**Prompt**
From the material below, copy out the lines starting with the line that contains "coordinates pyautogui.click(x=693, y=292)." and going on through the line that contains "The width and". Reproduce each line without any change.

═════ Data for this task

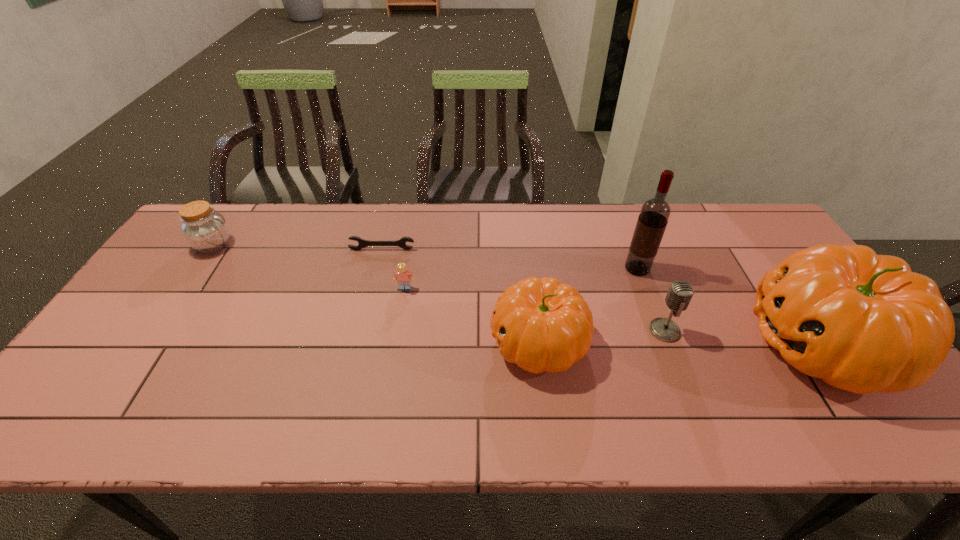
With all pumpkins evenly spaced, where should an extra pumpkin be placed on the left to continue the pattern? Please point out a vacant space. Please provide its 2D coordinates. Your answer should be formatted as a tuple, i.e. [(x, y)], where the tuple contains the x and y coordinates of a point satisfying the conditions above.

[(258, 340)]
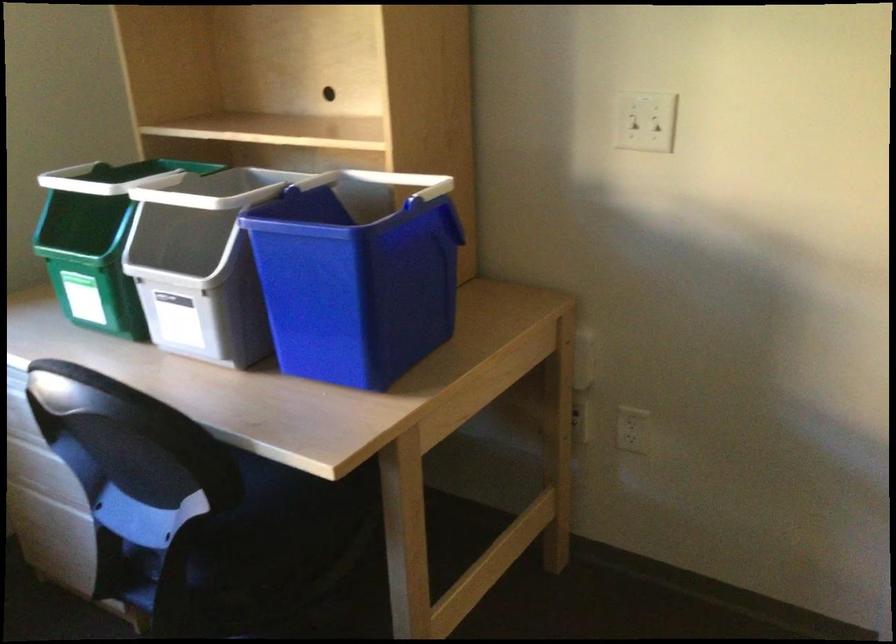
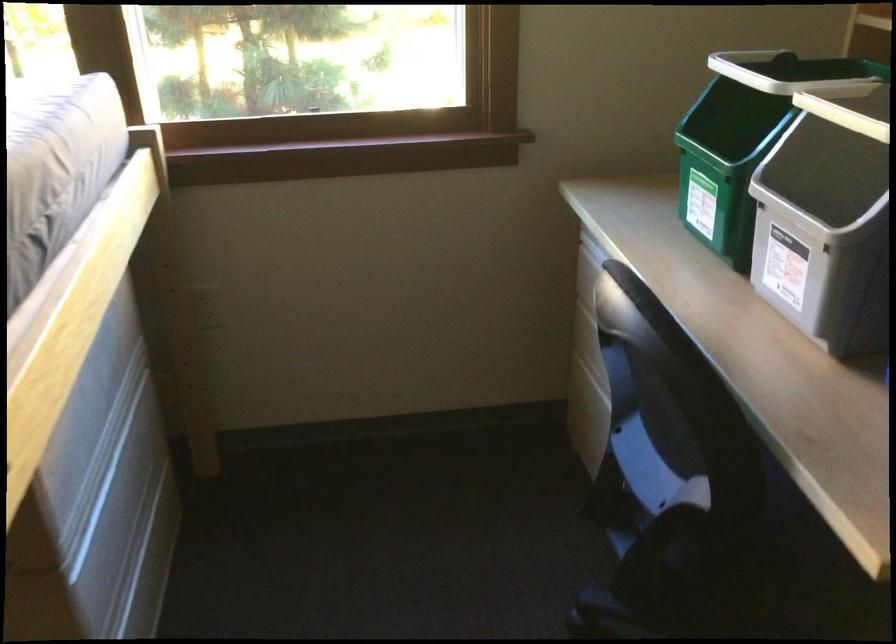
Question: Based on the continuous images, in which direction is the camera rotating? Reply with the corresponding letter.

Choices:
 (A) Left
 (B) Right
 (C) Up
 (D) Down

Answer: (A)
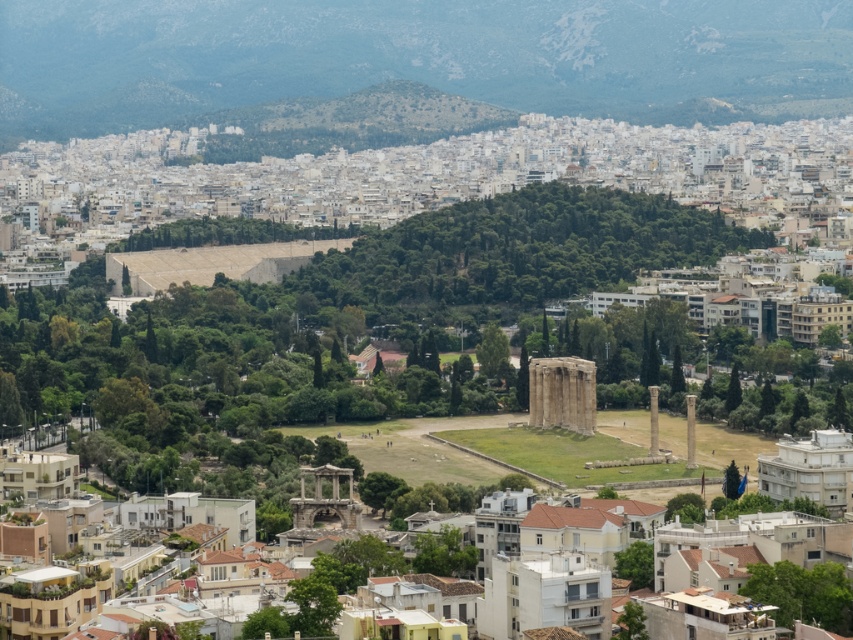
Question: In this image, where is smooth stone column at center located relative to smooth stone pillar at center?

Choices:
 (A) below
 (B) above

Answer: (B)

Question: Among these points, which one is nearest to the camera?

Choices:
 (A) (689, 433)
 (B) (653, 403)

Answer: (A)

Question: Which point appears farthest from the camera in this image?

Choices:
 (A) (650, 410)
 (B) (694, 460)

Answer: (A)

Question: Is smooth stone column at center thinner than smooth stone pillar at center?

Choices:
 (A) no
 (B) yes

Answer: (B)

Question: Is smooth stone column at center positioned behind smooth stone pillar at center?

Choices:
 (A) no
 (B) yes

Answer: (B)

Question: Which point is farther to the camera?

Choices:
 (A) (651, 419)
 (B) (693, 458)

Answer: (A)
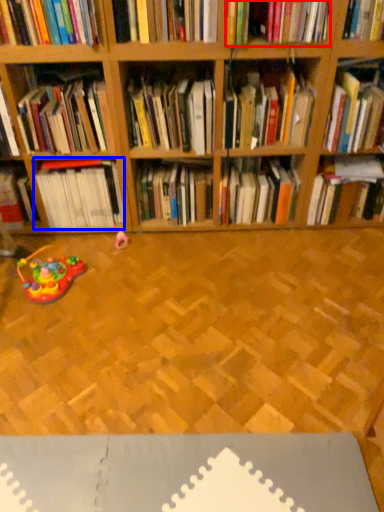
Question: Among these objects, which one is nearest to the camera, book (highlighted by a red box) or book (highlighted by a blue box)?

Choices:
 (A) book
 (B) book

Answer: (A)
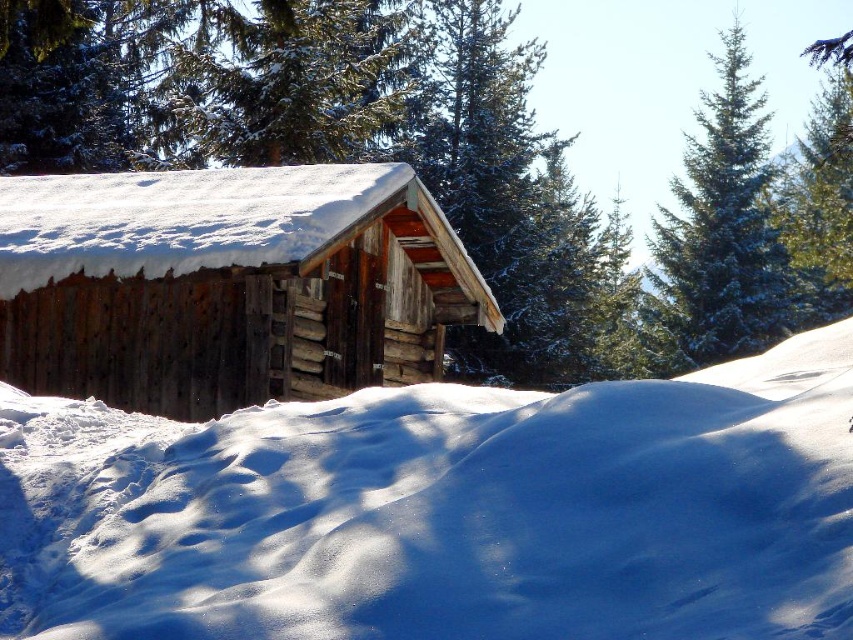
Question: Which of the following is the closest to the observer?

Choices:
 (A) (61, 365)
 (B) (654, 275)

Answer: (A)

Question: Which of the following is the farthest from the observer?

Choices:
 (A) (747, 208)
 (B) (0, 230)
 (C) (701, 300)

Answer: (A)

Question: Does green textured pine tree at upper center have a greater width compared to green needle-like at upper right?

Choices:
 (A) no
 (B) yes

Answer: (B)

Question: Which object is the farthest from the green needle-like at upper right?

Choices:
 (A) white fluffy snow at center
 (B) green textured pine tree at upper center

Answer: (A)

Question: Does green textured pine tree at upper center have a greater width compared to rustic wood log cabin at center?

Choices:
 (A) yes
 (B) no

Answer: (A)

Question: Can you confirm if green textured pine tree at upper center is positioned above green needle-like at upper right?

Choices:
 (A) yes
 (B) no

Answer: (A)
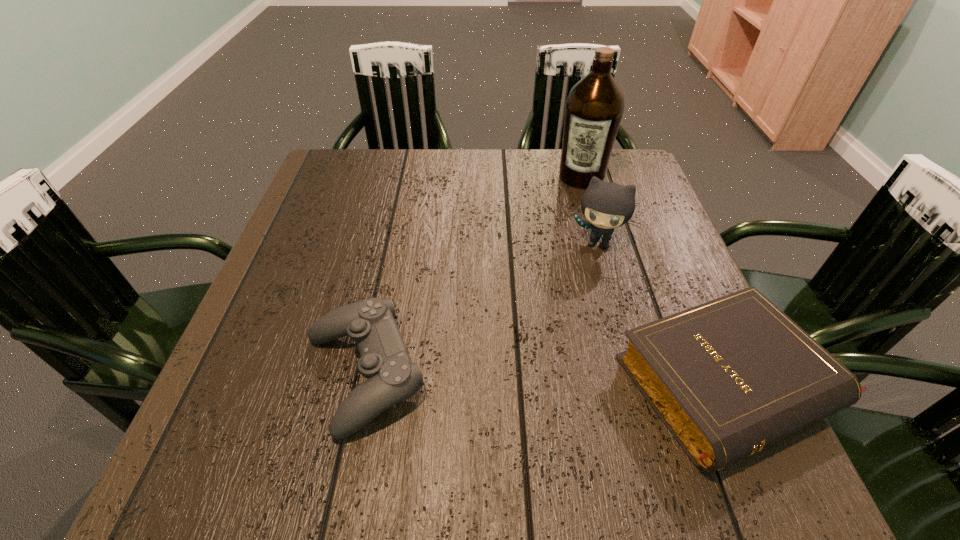
Where is `kitten that is positioned at the right edge`? The height and width of the screenshot is (540, 960). kitten that is positioned at the right edge is located at coordinates click(606, 205).

In order to click on object present at the near left corner in this screenshot , I will do `click(391, 376)`.

Where is `object located at the far right corner`? object located at the far right corner is located at coordinates (594, 108).

Locate an element on the screen. This screenshot has width=960, height=540. object at the near right corner is located at coordinates 729,377.

The height and width of the screenshot is (540, 960). I want to click on free space at the far edge of the desktop, so click(x=551, y=174).

In the image, there is a desktop. Identify the location of vacant space at the left edge. (287, 298).

Where is `free location at the right edge`? The image size is (960, 540). free location at the right edge is located at coordinates pyautogui.click(x=693, y=292).

Locate an element on the screen. The image size is (960, 540). vacant space at the far left corner is located at coordinates (x=376, y=153).

The width and height of the screenshot is (960, 540). Identify the location of free space at the far right corner. (626, 171).

Identify the location of blank region between the control and the tallest object. (472, 275).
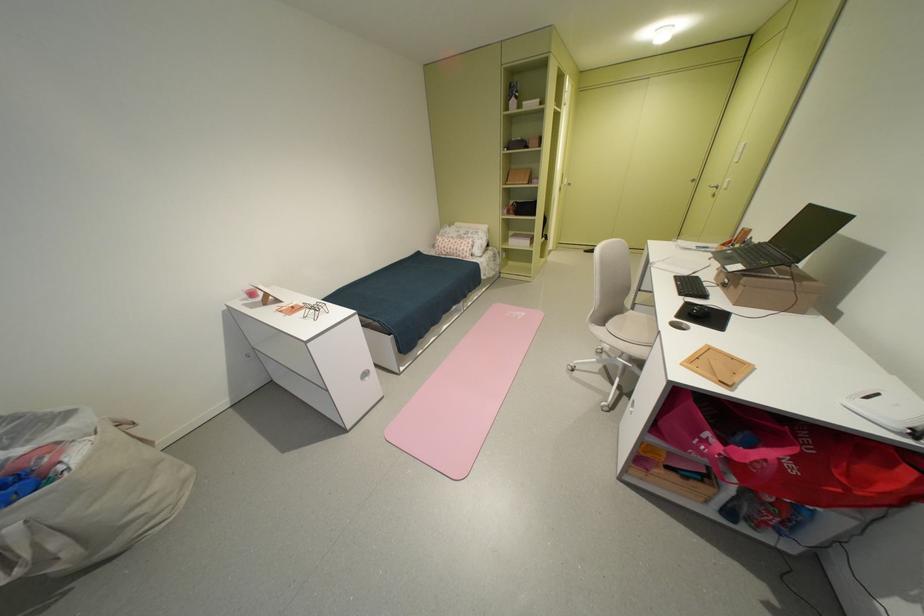
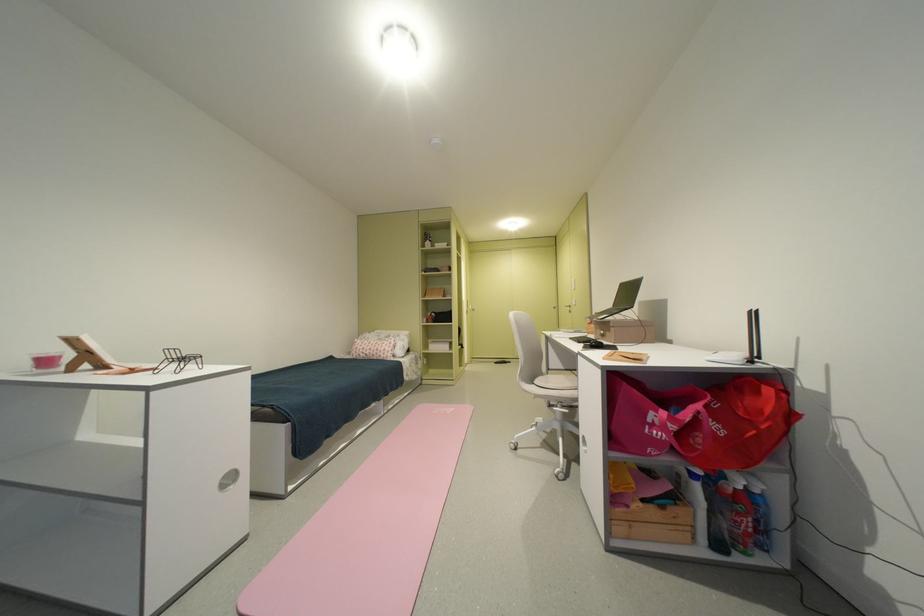
How did the camera likely rotate?

The camera's rotation is toward right-up.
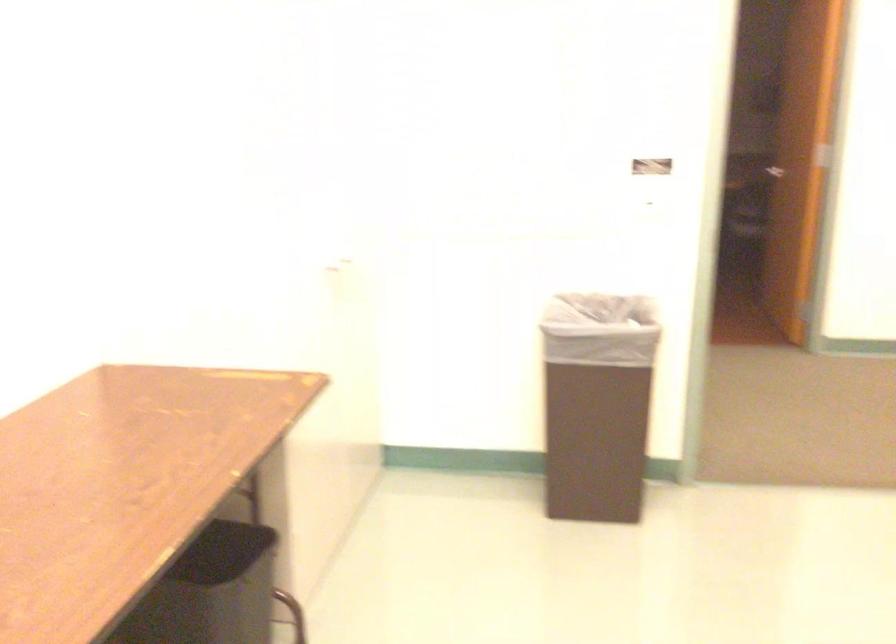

══════════

**Output**
Where is `free location at the right edge`? The image size is (960, 540). free location at the right edge is located at coordinates pyautogui.click(x=693, y=292).

Locate an element on the screen. The image size is (960, 540). vacant space at the far left corner is located at coordinates (x=376, y=153).

The width and height of the screenshot is (960, 540). Identify the location of free space at the far right corner. (626, 171).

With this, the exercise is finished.